[Stored data entries]
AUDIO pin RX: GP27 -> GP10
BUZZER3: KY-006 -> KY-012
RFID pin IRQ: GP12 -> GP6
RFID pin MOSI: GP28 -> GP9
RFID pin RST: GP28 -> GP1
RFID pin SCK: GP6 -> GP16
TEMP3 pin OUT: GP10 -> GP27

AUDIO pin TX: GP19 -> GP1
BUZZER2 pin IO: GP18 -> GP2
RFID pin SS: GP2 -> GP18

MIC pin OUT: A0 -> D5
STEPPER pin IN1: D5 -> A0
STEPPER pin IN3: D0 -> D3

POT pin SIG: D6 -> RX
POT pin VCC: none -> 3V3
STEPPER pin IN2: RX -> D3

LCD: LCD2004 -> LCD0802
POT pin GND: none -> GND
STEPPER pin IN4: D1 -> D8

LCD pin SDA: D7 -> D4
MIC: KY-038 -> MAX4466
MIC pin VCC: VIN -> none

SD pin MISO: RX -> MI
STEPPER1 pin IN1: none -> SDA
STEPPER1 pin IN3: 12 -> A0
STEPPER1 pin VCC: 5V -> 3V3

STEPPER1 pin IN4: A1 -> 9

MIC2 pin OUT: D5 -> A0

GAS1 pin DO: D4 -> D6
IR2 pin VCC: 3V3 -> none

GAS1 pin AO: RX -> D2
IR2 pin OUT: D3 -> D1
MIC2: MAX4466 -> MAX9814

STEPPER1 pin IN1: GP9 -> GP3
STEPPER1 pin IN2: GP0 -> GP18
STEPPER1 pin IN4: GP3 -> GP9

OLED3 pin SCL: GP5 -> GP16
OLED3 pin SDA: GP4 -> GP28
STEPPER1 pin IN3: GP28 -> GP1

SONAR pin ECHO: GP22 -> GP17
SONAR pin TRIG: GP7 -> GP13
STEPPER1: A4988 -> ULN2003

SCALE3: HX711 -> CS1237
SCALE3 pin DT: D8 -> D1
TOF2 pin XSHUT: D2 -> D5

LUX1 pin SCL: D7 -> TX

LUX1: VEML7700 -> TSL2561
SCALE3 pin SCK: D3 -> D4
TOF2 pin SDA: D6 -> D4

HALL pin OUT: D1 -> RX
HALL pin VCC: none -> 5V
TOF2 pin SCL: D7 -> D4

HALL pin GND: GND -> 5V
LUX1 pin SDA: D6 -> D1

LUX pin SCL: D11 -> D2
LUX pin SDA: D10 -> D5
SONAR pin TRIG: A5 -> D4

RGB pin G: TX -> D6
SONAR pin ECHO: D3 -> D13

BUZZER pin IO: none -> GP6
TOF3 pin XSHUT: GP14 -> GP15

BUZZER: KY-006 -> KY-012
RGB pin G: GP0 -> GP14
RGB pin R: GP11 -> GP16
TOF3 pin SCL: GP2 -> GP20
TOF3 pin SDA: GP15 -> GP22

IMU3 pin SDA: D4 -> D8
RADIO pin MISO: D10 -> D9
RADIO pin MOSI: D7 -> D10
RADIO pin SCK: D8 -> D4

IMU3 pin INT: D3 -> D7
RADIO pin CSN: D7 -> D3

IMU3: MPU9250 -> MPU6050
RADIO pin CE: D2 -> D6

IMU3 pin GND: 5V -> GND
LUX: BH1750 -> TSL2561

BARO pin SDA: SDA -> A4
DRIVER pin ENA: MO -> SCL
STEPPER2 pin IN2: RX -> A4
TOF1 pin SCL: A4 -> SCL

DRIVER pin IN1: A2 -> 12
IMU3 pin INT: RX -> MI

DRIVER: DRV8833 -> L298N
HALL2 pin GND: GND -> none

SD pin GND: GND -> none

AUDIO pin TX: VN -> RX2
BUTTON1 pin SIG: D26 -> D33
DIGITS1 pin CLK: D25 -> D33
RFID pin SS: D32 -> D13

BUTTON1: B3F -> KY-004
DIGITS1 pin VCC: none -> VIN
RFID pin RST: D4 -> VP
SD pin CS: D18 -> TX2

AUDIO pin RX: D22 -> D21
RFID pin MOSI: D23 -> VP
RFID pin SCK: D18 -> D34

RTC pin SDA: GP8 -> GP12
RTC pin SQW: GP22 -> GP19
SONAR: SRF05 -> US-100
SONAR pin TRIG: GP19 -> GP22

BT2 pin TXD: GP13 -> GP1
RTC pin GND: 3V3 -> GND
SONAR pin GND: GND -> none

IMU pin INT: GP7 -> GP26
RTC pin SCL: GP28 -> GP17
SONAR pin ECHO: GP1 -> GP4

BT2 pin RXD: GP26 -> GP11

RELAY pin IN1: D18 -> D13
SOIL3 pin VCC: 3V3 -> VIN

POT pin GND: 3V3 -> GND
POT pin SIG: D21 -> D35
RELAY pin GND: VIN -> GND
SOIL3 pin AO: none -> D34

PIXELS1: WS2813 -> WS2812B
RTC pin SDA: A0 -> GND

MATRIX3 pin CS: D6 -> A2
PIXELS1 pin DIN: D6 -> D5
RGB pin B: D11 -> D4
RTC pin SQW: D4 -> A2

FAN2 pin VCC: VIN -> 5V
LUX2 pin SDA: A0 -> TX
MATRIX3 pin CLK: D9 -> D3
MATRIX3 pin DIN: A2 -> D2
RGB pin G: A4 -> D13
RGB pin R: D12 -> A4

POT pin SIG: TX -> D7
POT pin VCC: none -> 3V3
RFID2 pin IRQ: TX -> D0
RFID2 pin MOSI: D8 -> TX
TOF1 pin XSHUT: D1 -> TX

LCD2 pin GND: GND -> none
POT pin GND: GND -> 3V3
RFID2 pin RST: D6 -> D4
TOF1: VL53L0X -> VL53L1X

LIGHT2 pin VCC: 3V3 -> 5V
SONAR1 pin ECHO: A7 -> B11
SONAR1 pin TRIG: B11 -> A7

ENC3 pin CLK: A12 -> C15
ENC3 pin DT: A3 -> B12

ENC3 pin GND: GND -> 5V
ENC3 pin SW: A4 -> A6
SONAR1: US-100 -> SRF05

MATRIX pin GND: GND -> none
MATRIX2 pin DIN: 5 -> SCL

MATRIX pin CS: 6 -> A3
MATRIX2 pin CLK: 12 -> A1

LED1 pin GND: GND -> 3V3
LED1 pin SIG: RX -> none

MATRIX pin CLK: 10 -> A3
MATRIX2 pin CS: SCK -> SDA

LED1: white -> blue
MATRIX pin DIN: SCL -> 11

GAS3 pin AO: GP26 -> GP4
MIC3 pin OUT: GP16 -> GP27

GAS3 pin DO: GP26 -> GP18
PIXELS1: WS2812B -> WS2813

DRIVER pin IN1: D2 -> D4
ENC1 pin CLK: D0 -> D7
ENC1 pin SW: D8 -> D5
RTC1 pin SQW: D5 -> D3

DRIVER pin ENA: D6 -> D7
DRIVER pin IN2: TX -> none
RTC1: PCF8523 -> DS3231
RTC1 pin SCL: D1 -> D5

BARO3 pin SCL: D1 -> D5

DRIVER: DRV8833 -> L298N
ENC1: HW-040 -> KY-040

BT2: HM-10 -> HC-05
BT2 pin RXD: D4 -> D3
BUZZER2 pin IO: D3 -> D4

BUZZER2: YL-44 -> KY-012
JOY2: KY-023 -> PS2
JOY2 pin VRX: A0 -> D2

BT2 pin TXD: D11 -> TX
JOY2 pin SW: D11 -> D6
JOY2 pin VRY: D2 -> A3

__Prompt__
What is needed is each line of the data, printed exactly.

__Reply__
AUDIO pin RX: GP27 -> GP10
BUZZER3: KY-006 -> KY-012
RFID pin IRQ: GP12 -> GP6
RFID pin MOSI: GP28 -> GP9
RFID pin RST: GP28 -> GP1
RFID pin SCK: GP6 -> GP16
TEMP3 pin OUT: GP10 -> GP27

AUDIO pin TX: GP19 -> GP1
BUZZER2 pin IO: GP18 -> GP2
RFID pin SS: GP2 -> GP18

MIC pin OUT: A0 -> D5
STEPPER pin IN1: D5 -> A0
STEPPER pin IN3: D0 -> D3

POT pin SIG: D6 -> RX
POT pin VCC: none -> 3V3
STEPPER pin IN2: RX -> D3

LCD: LCD2004 -> LCD0802
POT pin GND: none -> GND
STEPPER pin IN4: D1 -> D8

LCD pin SDA: D7 -> D4
MIC: KY-038 -> MAX4466
MIC pin VCC: VIN -> none

SD pin MISO: RX -> MI
STEPPER1 pin IN1: none -> SDA
STEPPER1 pin IN3: 12 -> A0
STEPPER1 pin VCC: 5V -> 3V3

STEPPER1 pin IN4: A1 -> 9

MIC2 pin OUT: D5 -> A0

GAS1 pin DO: D4 -> D6
IR2 pin VCC: 3V3 -> none

GAS1 pin AO: RX -> D2
IR2 pin OUT: D3 -> D1
MIC2: MAX4466 -> MAX9814

STEPPER1 pin IN1: GP9 -> GP3
STEPPER1 pin IN2: GP0 -> GP18
STEPPER1 pin IN4: GP3 -> GP9

OLED3 pin SCL: GP5 -> GP16
OLED3 pin SDA: GP4 -> GP28
STEPPER1 pin IN3: GP28 -> GP1

SONAR pin ECHO: GP22 -> GP17
SONAR pin TRIG: GP7 -> GP13
STEPPER1: A4988 -> ULN2003

SCALE3: HX711 -> CS1237
SCALE3 pin DT: D8 -> D1
TOF2 pin XSHUT: D2 -> D5

LUX1 pin SCL: D7 -> TX

LUX1: VEML7700 -> TSL2561
SCALE3 pin SCK: D3 -> D4
TOF2 pin SDA: D6 -> D4

HALL pin OUT: D1 -> RX
HALL pin VCC: none -> 5V
TOF2 pin SCL: D7 -> D4

HALL pin GND: GND -> 5V
LUX1 pin SDA: D6 -> D1

LUX pin SCL: D11 -> D2
LUX pin SDA: D10 -> D5
SONAR pin TRIG: A5 -> D4

RGB pin G: TX -> D6
SONAR pin ECHO: D3 -> D13

BUZZER pin IO: none -> GP6
TOF3 pin XSHUT: GP14 -> GP15

BUZZER: KY-006 -> KY-012
RGB pin G: GP0 -> GP14
RGB pin R: GP11 -> GP16
TOF3 pin SCL: GP2 -> GP20
TOF3 pin SDA: GP15 -> GP22

IMU3 pin SDA: D4 -> D8
RADIO pin MISO: D10 -> D9
RADIO pin MOSI: D7 -> D10
RADIO pin SCK: D8 -> D4

IMU3 pin INT: D3 -> D7
RADIO pin CSN: D7 -> D3

IMU3: MPU9250 -> MPU6050
RADIO pin CE: D2 -> D6

IMU3 pin GND: 5V -> GND
LUX: BH1750 -> TSL2561

BARO pin SDA: SDA -> A4
DRIVER pin ENA: MO -> SCL
STEPPER2 pin IN2: RX -> A4
TOF1 pin SCL: A4 -> SCL

DRIVER pin IN1: A2 -> 12
IMU3 pin INT: RX -> MI

DRIVER: DRV8833 -> L298N
HALL2 pin GND: GND -> none

SD pin GND: GND -> none

AUDIO pin TX: VN -> RX2
BUTTON1 pin SIG: D26 -> D33
DIGITS1 pin CLK: D25 -> D33
RFID pin SS: D32 -> D13

BUTTON1: B3F -> KY-004
DIGITS1 pin VCC: none -> VIN
RFID pin RST: D4 -> VP
SD pin CS: D18 -> TX2

AUDIO pin RX: D22 -> D21
RFID pin MOSI: D23 -> VP
RFID pin SCK: D18 -> D34

RTC pin SDA: GP8 -> GP12
RTC pin SQW: GP22 -> GP19
SONAR: SRF05 -> US-100
SONAR pin TRIG: GP19 -> GP22

BT2 pin TXD: GP13 -> GP1
RTC pin GND: 3V3 -> GND
SONAR pin GND: GND -> none

IMU pin INT: GP7 -> GP26
RTC pin SCL: GP28 -> GP17
SONAR pin ECHO: GP1 -> GP4

BT2 pin RXD: GP26 -> GP11

RELAY pin IN1: D18 -> D13
SOIL3 pin VCC: 3V3 -> VIN

POT pin GND: 3V3 -> GND
POT pin SIG: D21 -> D35
RELAY pin GND: VIN -> GND
SOIL3 pin AO: none -> D34

PIXELS1: WS2813 -> WS2812B
RTC pin SDA: A0 -> GND

MATRIX3 pin CS: D6 -> A2
PIXELS1 pin DIN: D6 -> D5
RGB pin B: D11 -> D4
RTC pin SQW: D4 -> A2

FAN2 pin VCC: VIN -> 5V
LUX2 pin SDA: A0 -> TX
MATRIX3 pin CLK: D9 -> D3
MATRIX3 pin DIN: A2 -> D2
RGB pin G: A4 -> D13
RGB pin R: D12 -> A4

POT pin SIG: TX -> D7
POT pin VCC: none -> 3V3
RFID2 pin IRQ: TX -> D0
RFID2 pin MOSI: D8 -> TX
TOF1 pin XSHUT: D1 -> TX

LCD2 pin GND: GND -> none
POT pin GND: GND -> 3V3
RFID2 pin RST: D6 -> D4
TOF1: VL53L0X -> VL53L1X

LIGHT2 pin VCC: 3V3 -> 5V
SONAR1 pin ECHO: A7 -> B11
SONAR1 pin TRIG: B11 -> A7

ENC3 pin CLK: A12 -> C15
ENC3 pin DT: A3 -> B12

ENC3 pin GND: GND -> 5V
ENC3 pin SW: A4 -> A6
SONAR1: US-100 -> SRF05

MATRIX pin GND: GND -> none
MATRIX2 pin DIN: 5 -> SCL

MATRIX pin CS: 6 -> A3
MATRIX2 pin CLK: 12 -> A1

LED1 pin GND: GND -> 3V3
LED1 pin SIG: RX -> none

MATRIX pin CLK: 10 -> A3
MATRIX2 pin CS: SCK -> SDA

LED1: white -> blue
MATRIX pin DIN: SCL -> 11

GAS3 pin AO: GP26 -> GP4
MIC3 pin OUT: GP16 -> GP27

GAS3 pin DO: GP26 -> GP18
PIXELS1: WS2812B -> WS2813

DRIVER pin IN1: D2 -> D4
ENC1 pin CLK: D0 -> D7
ENC1 pin SW: D8 -> D5
RTC1 pin SQW: D5 -> D3

DRIVER pin ENA: D6 -> D7
DRIVER pin IN2: TX -> none
RTC1: PCF8523 -> DS3231
RTC1 pin SCL: D1 -> D5

BARO3 pin SCL: D1 -> D5

DRIVER: DRV8833 -> L298N
ENC1: HW-040 -> KY-040

BT2: HM-10 -> HC-05
BT2 pin RXD: D4 -> D3
BUZZER2 pin IO: D3 -> D4

BUZZER2: YL-44 -> KY-012
JOY2: KY-023 -> PS2
JOY2 pin VRX: A0 -> D2

BT2 pin TXD: D11 -> TX
JOY2 pin SW: D11 -> D6
JOY2 pin VRY: D2 -> A3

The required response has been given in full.